• TASK INSTRUCTIONS
Find the line with "IC17: NAND 74HC00" in the records below, then please transcribe it and every later line exactly, omitting the pictures and adding nothing.

[[ INFORMATION PROVIDED open ]]

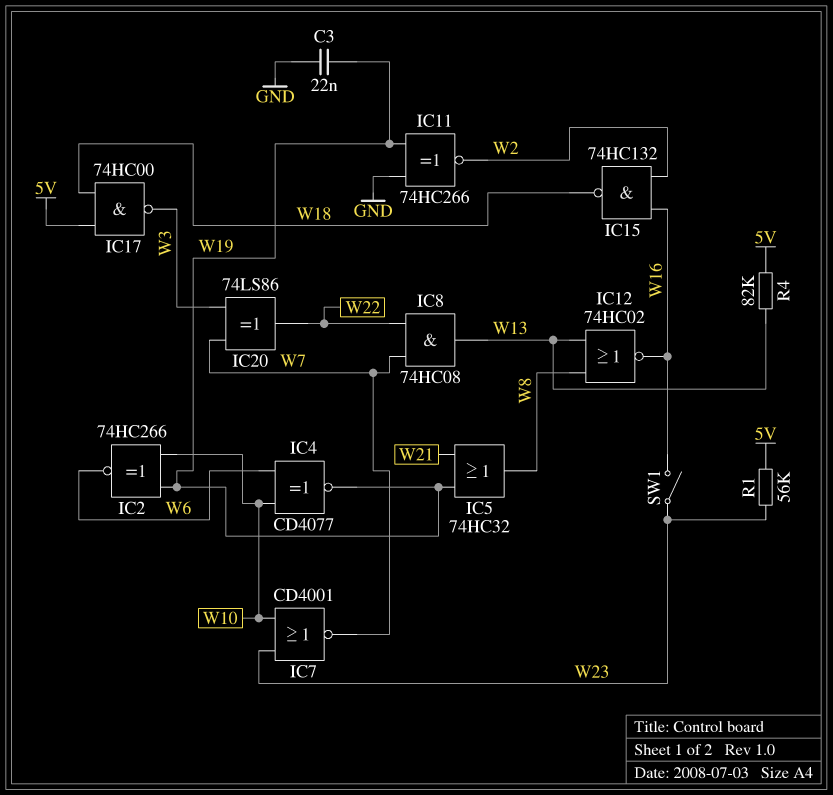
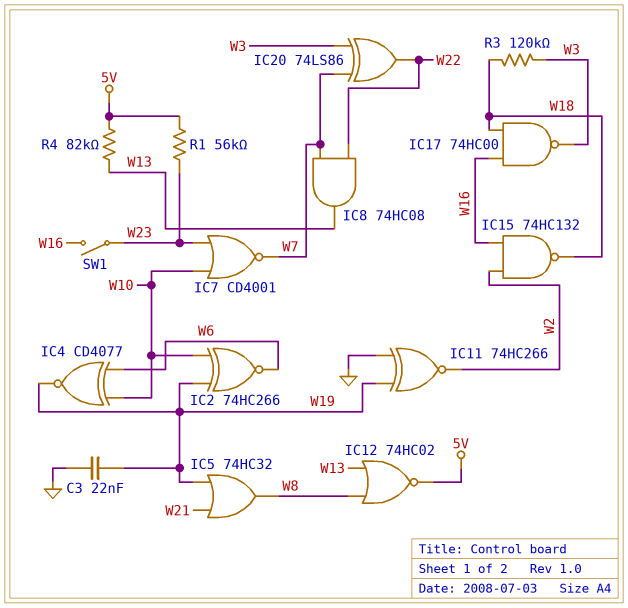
IC12: NOR 74HC02 (in W8, in W13, out W16) -> NOR 74HC02 (in W8, in W13, out 5V)
IC17: NAND 74HC00 (in 5V, in W18, out W3) -> NAND 74HC00 (in W16, in W18, out W3)
R3: none -> 120k (W3, W18)

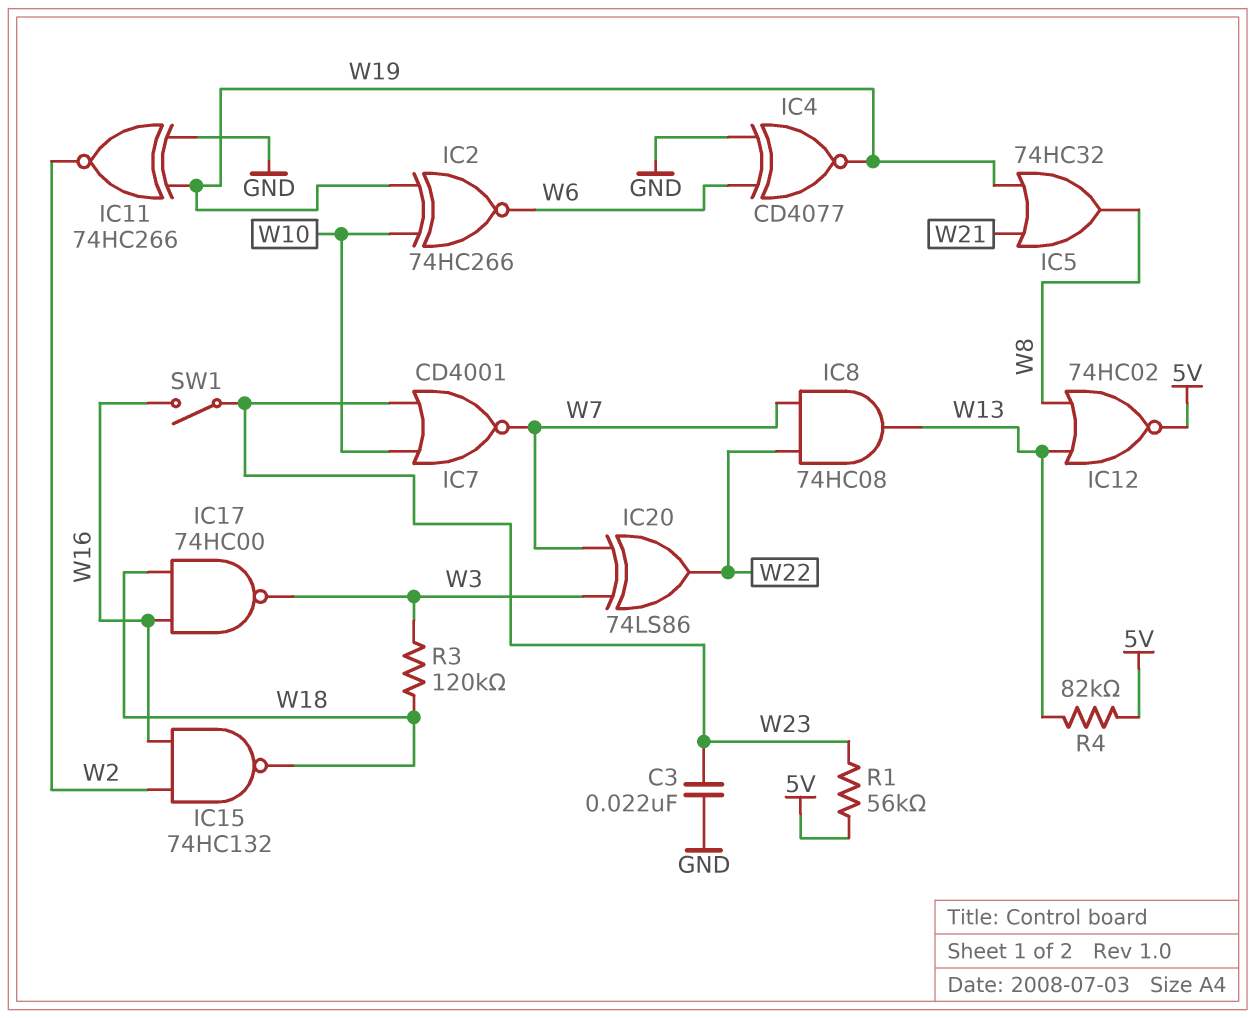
C3: 22nF (GND, W19) -> 22nF (GND, W23)
IC4: XNOR CD4077 (in W6, in W10, out W19) -> XNOR CD4077 (in GND, in W6, out W19)

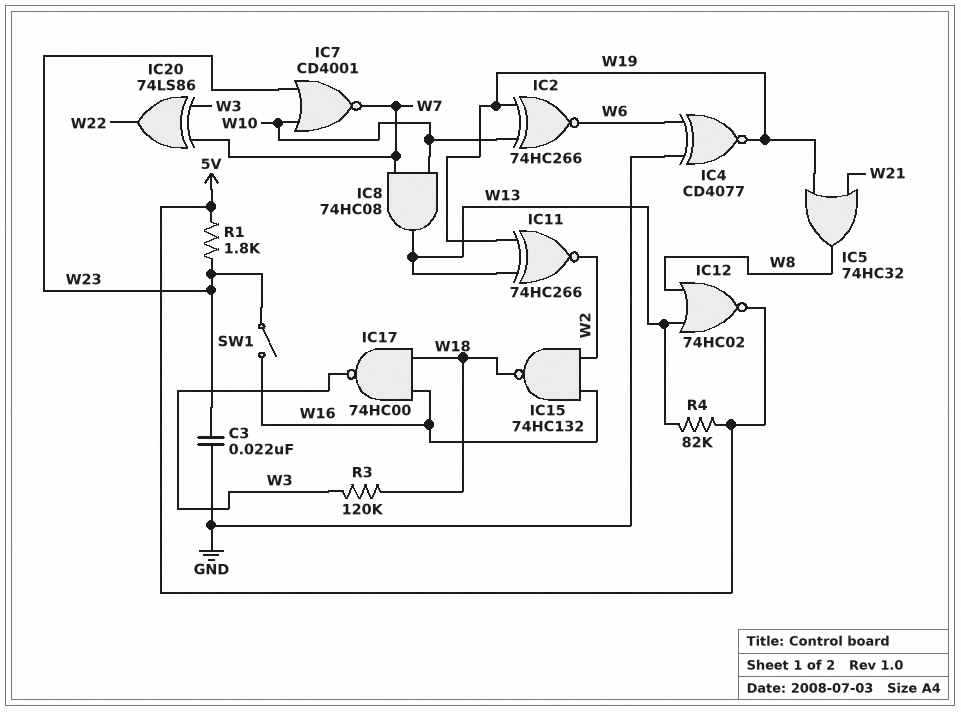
IC8: AND 74HC08 (in W7, in W22, out W13) -> AND 74HC08 (in W7, in W10, out W13)
IC11: XNOR 74HC266 (in GND, in W19, out W2) -> XNOR 74HC266 (in W13, in W19, out W2)
R1: 56k (5V, W23) -> 1.8k (5V, W23)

[[ INFORMATION PROVIDED closed ]]

• EXPECTED OUTPUT
IC17: NAND 74HC00 (in 5V, in W18, out W3) -> NAND 74HC00 (in W16, in W18, out W3)
R3: none -> 120k (W3, W18)

C3: 22nF (GND, W19) -> 22nF (GND, W23)
IC4: XNOR CD4077 (in W6, in W10, out W19) -> XNOR CD4077 (in GND, in W6, out W19)

IC8: AND 74HC08 (in W7, in W22, out W13) -> AND 74HC08 (in W7, in W10, out W13)
IC11: XNOR 74HC266 (in GND, in W19, out W2) -> XNOR 74HC266 (in W13, in W19, out W2)
R1: 56k (5V, W23) -> 1.8k (5V, W23)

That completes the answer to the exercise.